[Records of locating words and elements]
☆ ☆ ☆ ☆
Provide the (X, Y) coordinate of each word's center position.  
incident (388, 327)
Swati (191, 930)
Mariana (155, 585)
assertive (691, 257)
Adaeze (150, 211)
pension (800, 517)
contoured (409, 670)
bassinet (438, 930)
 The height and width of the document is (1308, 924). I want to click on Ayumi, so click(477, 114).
☆ ☆ ☆ ☆
### TASK OBJECTIVE
Copy verbatim the rows beginning with the one that contains "Swati (191, 930)" and continuing through the final row, including both of these.

### ANSWER TO THE PROBLEM
Swati (191, 930)
Mariana (155, 585)
assertive (691, 257)
Adaeze (150, 211)
pension (800, 517)
contoured (409, 670)
bassinet (438, 930)
 The height and width of the document is (1308, 924). I want to click on Ayumi, so click(477, 114).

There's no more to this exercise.